== Segment start ==
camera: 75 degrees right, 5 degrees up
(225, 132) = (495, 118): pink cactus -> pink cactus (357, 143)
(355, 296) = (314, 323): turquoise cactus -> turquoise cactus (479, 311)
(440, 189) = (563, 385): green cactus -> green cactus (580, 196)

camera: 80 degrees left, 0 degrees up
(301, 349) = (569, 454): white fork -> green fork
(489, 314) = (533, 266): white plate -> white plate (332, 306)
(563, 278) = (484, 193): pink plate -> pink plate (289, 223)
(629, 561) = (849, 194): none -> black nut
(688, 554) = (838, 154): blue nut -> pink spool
== Segment end ==
== Segment start ==
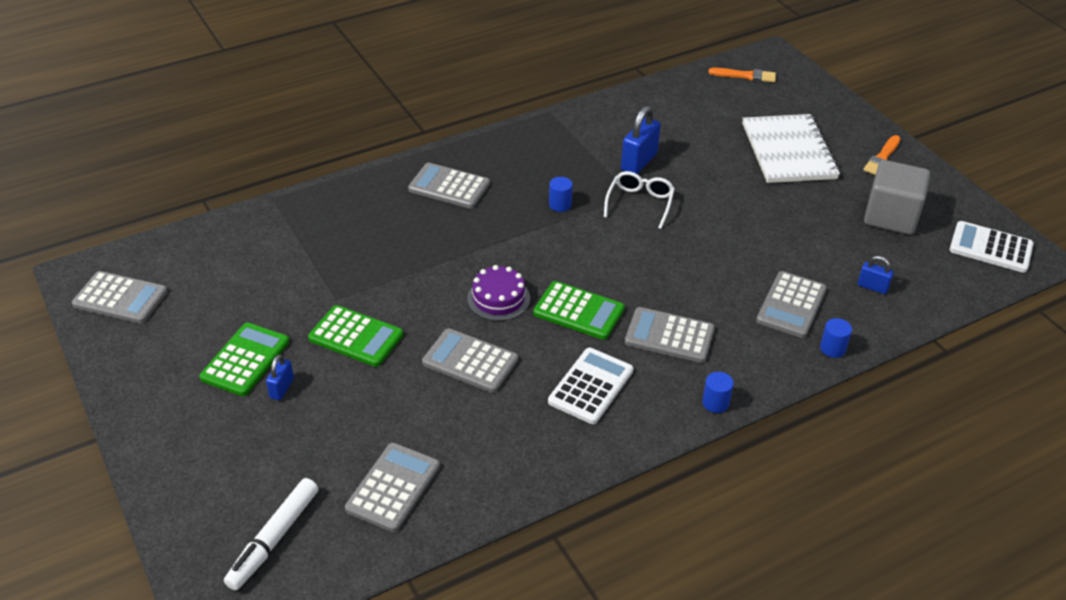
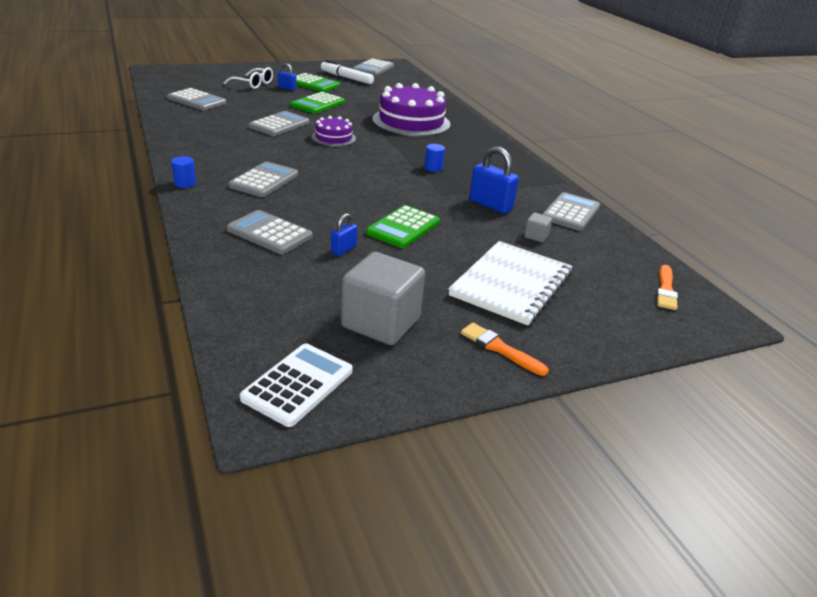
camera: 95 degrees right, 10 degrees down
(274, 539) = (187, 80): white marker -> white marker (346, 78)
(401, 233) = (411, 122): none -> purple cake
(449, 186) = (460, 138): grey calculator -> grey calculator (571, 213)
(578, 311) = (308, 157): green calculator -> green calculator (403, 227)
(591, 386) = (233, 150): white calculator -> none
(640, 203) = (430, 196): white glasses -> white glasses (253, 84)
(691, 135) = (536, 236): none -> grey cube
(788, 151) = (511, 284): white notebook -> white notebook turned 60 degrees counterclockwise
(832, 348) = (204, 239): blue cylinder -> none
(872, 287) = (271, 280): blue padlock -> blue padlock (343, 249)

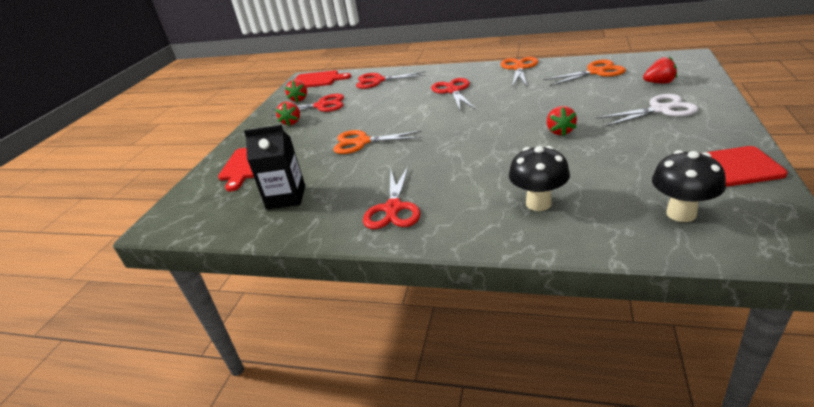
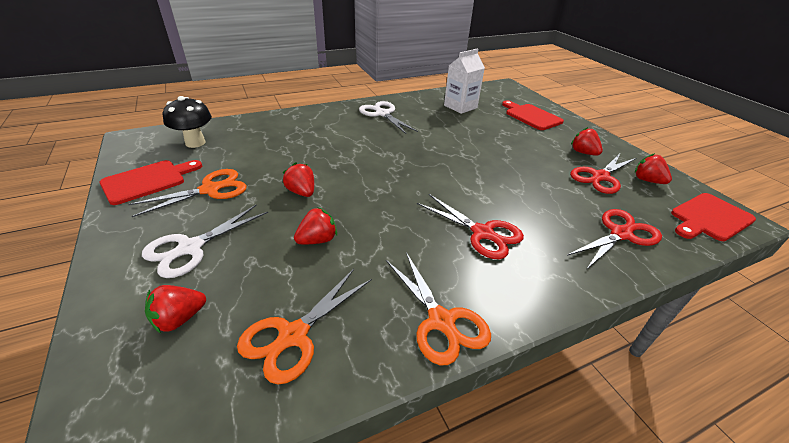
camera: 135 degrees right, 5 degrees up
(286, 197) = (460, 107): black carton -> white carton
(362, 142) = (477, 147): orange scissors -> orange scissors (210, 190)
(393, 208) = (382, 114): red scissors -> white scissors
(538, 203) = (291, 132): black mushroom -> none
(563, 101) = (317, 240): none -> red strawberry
== Segment end ==
WHAT TO PRODUCE >>
Return, unchanged, the run of lines above that opens with the line containing "(563, 278) = (484, 193): pink" and closes with the line containing "(688, 554) = (838, 154): blue". Include both.

RESPONSE TO THE EXERCISE >>
(563, 278) = (484, 193): pink plate -> pink plate (289, 223)
(629, 561) = (849, 194): none -> black nut
(688, 554) = (838, 154): blue nut -> pink spool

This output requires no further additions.